▶ _DATA FOR ANALYSIS_:

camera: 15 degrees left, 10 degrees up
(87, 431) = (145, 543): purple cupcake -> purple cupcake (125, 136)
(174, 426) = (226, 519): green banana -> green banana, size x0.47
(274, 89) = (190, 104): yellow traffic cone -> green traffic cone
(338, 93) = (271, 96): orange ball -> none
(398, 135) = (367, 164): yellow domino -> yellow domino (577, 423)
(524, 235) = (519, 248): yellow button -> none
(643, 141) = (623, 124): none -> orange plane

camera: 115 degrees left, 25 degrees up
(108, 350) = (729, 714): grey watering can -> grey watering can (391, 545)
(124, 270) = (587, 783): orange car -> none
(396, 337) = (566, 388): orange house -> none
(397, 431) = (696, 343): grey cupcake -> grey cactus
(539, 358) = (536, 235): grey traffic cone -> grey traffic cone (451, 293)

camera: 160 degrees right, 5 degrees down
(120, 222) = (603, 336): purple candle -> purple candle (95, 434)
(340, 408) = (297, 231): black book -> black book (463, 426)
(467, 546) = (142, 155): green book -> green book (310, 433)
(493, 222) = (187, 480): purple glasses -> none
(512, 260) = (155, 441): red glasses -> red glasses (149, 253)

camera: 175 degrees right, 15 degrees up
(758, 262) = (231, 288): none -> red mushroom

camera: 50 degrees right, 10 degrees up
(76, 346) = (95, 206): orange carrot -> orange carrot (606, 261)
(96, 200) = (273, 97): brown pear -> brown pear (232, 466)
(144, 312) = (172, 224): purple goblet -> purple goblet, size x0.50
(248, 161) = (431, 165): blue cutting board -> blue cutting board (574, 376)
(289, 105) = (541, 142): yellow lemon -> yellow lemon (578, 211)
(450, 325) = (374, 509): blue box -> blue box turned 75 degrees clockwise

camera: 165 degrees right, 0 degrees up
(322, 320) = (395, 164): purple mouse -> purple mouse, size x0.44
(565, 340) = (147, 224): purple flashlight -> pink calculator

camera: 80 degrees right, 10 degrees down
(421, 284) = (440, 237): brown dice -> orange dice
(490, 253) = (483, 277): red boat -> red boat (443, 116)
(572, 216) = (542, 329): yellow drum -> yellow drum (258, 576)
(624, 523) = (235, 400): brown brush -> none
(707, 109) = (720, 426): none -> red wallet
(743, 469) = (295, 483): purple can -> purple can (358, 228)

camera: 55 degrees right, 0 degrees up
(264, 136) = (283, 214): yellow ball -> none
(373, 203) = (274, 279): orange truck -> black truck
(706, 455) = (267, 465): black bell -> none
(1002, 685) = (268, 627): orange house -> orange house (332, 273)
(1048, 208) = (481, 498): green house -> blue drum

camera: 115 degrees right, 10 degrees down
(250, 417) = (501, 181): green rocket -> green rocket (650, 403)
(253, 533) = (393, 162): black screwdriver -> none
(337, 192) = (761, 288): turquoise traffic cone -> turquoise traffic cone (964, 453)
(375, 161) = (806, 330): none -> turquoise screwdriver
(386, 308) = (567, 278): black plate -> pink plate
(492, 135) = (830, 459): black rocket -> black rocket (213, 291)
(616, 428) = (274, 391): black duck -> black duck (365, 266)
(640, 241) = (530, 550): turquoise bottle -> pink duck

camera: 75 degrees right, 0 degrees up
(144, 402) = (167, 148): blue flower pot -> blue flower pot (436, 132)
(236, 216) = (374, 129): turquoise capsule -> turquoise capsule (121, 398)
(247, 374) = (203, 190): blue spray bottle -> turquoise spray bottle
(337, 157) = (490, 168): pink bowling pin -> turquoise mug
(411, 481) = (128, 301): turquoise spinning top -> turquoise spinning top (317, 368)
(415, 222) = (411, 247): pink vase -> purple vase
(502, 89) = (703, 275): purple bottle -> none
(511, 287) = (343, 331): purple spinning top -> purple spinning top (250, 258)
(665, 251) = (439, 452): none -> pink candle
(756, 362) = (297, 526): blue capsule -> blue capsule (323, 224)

▶ _WHAT TO DO_:
Here, the lines to copy run from the one containing "(375, 161) = (806, 330): none" to the final line of the listing; copy them exactly and nothing else.

▶ _OUTPUT OF THE TASK_:
(375, 161) = (806, 330): none -> turquoise screwdriver
(386, 308) = (567, 278): black plate -> pink plate
(492, 135) = (830, 459): black rocket -> black rocket (213, 291)
(616, 428) = (274, 391): black duck -> black duck (365, 266)
(640, 241) = (530, 550): turquoise bottle -> pink duck

camera: 75 degrees right, 0 degrees up
(144, 402) = (167, 148): blue flower pot -> blue flower pot (436, 132)
(236, 216) = (374, 129): turquoise capsule -> turquoise capsule (121, 398)
(247, 374) = (203, 190): blue spray bottle -> turquoise spray bottle
(337, 157) = (490, 168): pink bowling pin -> turquoise mug
(411, 481) = (128, 301): turquoise spinning top -> turquoise spinning top (317, 368)
(415, 222) = (411, 247): pink vase -> purple vase
(502, 89) = (703, 275): purple bottle -> none
(511, 287) = (343, 331): purple spinning top -> purple spinning top (250, 258)
(665, 251) = (439, 452): none -> pink candle
(756, 362) = (297, 526): blue capsule -> blue capsule (323, 224)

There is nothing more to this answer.